WHAT THIS TASK INVOLVES
In the entries below, which lines run from the one containing "none -> purple brick A4:A5 level 1" to the one containing "none -> cyan round brick M6 level 3"? Copy exactly those lines, ends included, and no others.
━━━━━ SOURCE DATA ━━━━━
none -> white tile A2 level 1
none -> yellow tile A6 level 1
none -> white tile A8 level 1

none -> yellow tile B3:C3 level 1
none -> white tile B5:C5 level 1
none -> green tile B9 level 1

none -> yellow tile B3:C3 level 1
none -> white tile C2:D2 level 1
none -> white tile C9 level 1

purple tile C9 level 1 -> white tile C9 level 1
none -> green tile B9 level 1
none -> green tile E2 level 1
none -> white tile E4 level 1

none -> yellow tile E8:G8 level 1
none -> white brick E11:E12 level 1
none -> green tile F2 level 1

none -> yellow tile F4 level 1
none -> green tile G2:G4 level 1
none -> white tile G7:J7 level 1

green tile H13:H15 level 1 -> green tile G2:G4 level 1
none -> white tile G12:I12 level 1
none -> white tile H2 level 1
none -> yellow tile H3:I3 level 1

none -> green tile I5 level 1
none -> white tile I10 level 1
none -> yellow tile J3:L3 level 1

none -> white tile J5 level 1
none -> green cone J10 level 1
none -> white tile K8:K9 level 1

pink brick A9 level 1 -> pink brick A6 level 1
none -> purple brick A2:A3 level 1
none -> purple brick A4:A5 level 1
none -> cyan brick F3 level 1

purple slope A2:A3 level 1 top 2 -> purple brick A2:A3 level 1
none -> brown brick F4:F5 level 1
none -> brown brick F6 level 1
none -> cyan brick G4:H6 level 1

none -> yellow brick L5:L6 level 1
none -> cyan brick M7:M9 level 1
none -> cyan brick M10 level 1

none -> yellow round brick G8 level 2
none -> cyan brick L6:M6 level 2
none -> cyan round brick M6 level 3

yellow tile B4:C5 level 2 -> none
━━━━━
YOUR RESPONSE
none -> purple brick A4:A5 level 1
none -> cyan brick F3 level 1

purple slope A2:A3 level 1 top 2 -> purple brick A2:A3 level 1
none -> brown brick F4:F5 level 1
none -> brown brick F6 level 1
none -> cyan brick G4:H6 level 1

none -> yellow brick L5:L6 level 1
none -> cyan brick M7:M9 level 1
none -> cyan brick M10 level 1

none -> yellow round brick G8 level 2
none -> cyan brick L6:M6 level 2
none -> cyan round brick M6 level 3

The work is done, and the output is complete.